WHAT TO DO = Go through the entries below and copy every line that holds the word "shape".

########

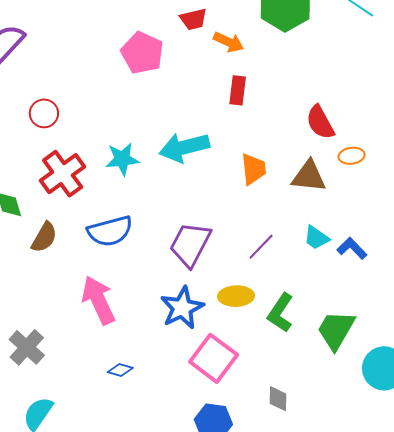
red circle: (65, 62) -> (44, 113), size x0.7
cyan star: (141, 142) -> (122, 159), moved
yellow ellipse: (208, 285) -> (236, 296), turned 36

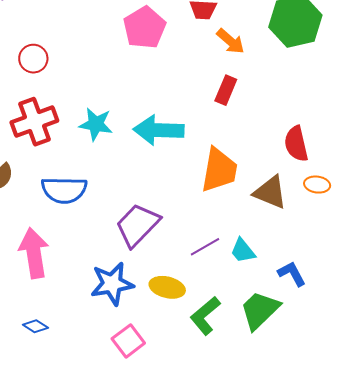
orange trapezoid: (253, 169) -> (219, 170), size x1.4
cyan trapezoid: (316, 238) -> (243, 251), moved
green trapezoid: (336, 330) -> (260, 310), moved
pink square: (214, 358) -> (128, 341), size x0.7

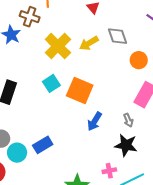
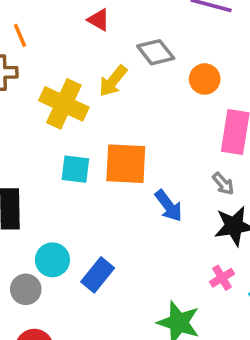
cyan square: (51, 83) -> (75, 169), turned -30
blue arrow: (95, 121) -> (169, 206), turned -48
cyan circle: (17, 153) -> (52, 260), moved

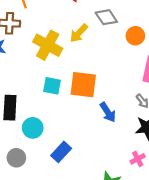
cyan circle: (52, 260) -> (33, 128), moved

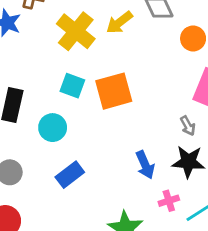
orange square: (83, 85) -> (114, 91), turned -32
blue arrow: (108, 112) -> (145, 165), moved
cyan circle: (33, 128) -> (53, 128), moved

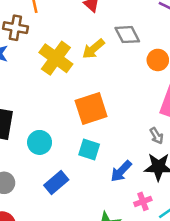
cyan square: (72, 86) -> (89, 150), moved
blue arrow: (145, 165) -> (121, 171), turned 70

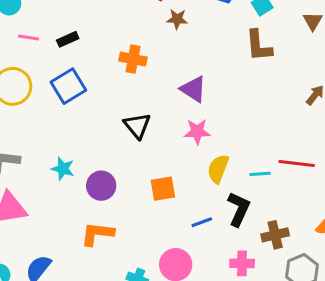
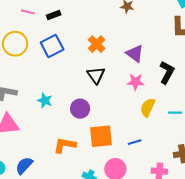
orange cross: (133, 59) -> (97, 44), moved, turned 30
purple circle: (101, 186) -> (80, 109), moved
orange square: (163, 189) -> (101, 136), moved, size x1.4
black L-shape: (239, 209) -> (167, 72), moved

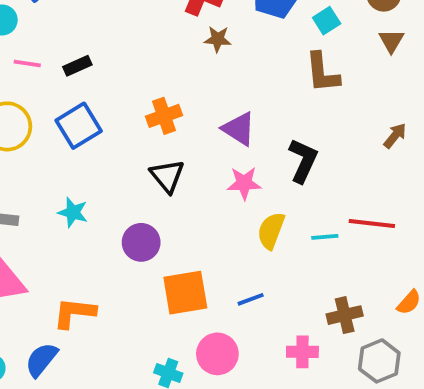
orange cross: (97, 44) -> (164, 116), turned 30
cyan star: (45, 101) -> (73, 212), moved
orange L-shape: (65, 145) -> (74, 313), moved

########

EXPECTED ANSWER =
black L-shape: (239, 209) -> (167, 72), moved
orange L-shape: (65, 145) -> (74, 313), moved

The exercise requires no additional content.